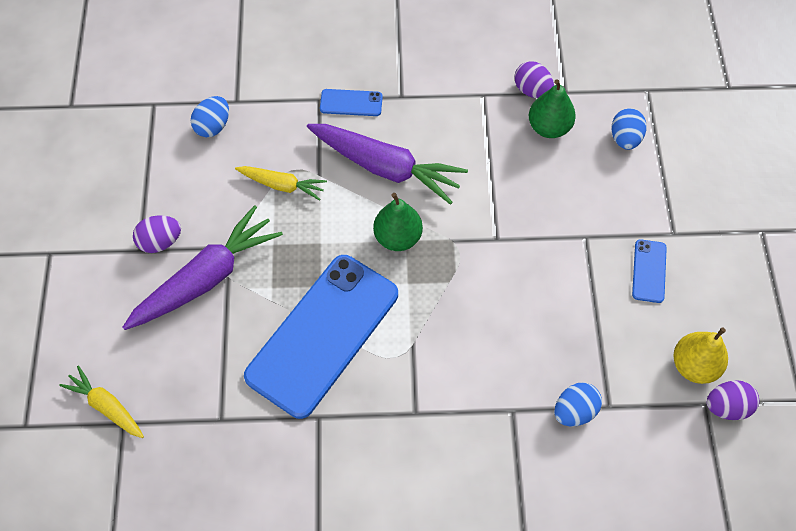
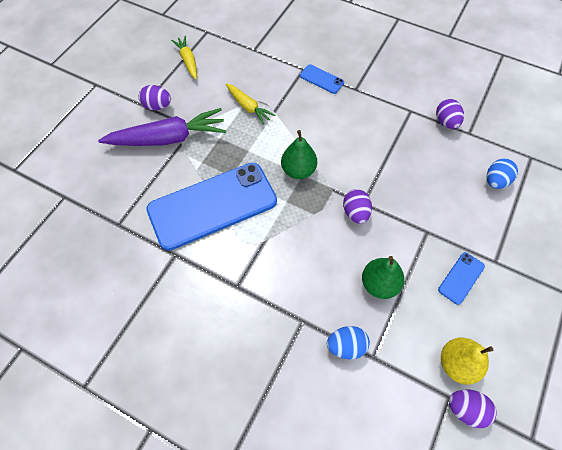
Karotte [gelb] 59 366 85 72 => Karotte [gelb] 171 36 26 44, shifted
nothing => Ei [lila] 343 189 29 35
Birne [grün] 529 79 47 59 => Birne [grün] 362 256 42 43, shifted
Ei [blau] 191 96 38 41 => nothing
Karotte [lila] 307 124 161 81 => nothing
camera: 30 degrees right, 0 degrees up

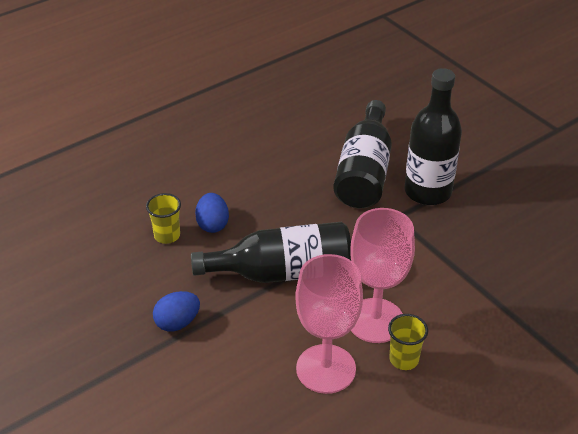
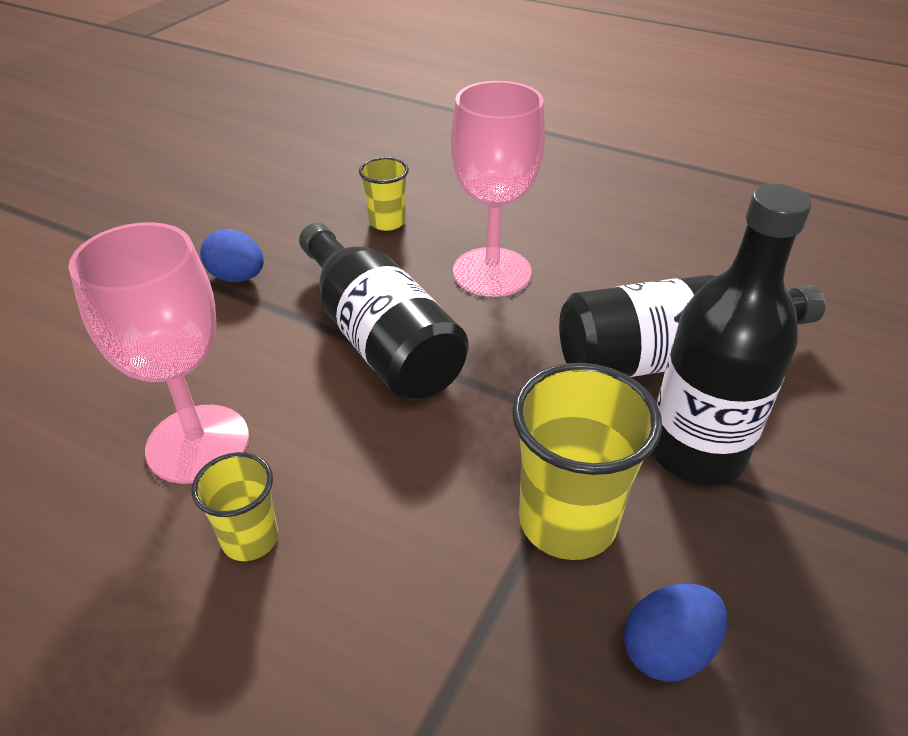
Kelch [rosa] 350 208 65 135 => Kelch [rosa] 451 81 94 216, shifted
nothing => Becher [gelb] 512 363 150 197
Ei [blau] 195 193 34 40 => Ei [blau] 624 584 103 98, shifted
camera: 65 degrees right, 0 degrees up

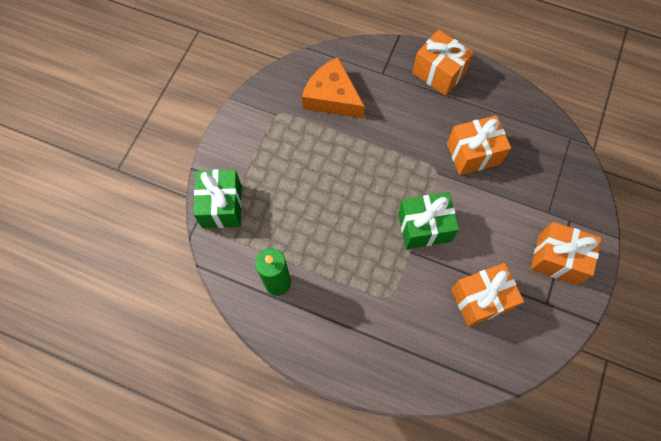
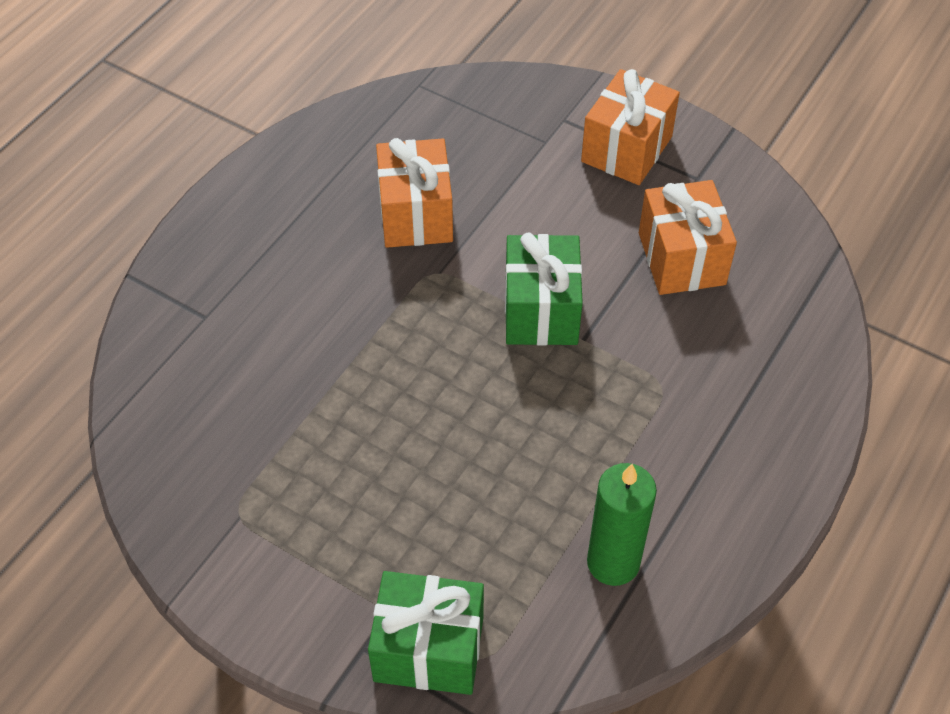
Käse [orange] 302 57 63 61 => nothing
Geschenk [orange] 412 29 62 67 => nothing
camera: 80 degrees left, 15 degrees down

---

INSTRUCTIONS TO FOLLOW: Your answer must be one number: the count of lines in the entries that contain the string "gelb".

WRITTEN RESPONSE: 2